• EXERCISE AIM:
Below are lines of data; restate word for word those running from the line containing "D8: diode 1N914 (A GND, K FILT) -> none" to the line containing "U7: buffer 74HC125", inclusive, and no others.

• INPUT MATERIAL:

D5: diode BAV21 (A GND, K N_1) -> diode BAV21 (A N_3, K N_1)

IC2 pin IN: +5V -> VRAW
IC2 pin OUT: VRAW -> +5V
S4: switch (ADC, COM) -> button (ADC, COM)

...

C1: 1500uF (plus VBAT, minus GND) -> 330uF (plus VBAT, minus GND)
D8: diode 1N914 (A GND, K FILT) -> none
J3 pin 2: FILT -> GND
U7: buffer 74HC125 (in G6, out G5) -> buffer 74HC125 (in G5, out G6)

• TASK ANSWER:
D8: diode 1N914 (A GND, K FILT) -> none
J3 pin 2: FILT -> GND
U7: buffer 74HC125 (in G6, out G5) -> buffer 74HC125 (in G5, out G6)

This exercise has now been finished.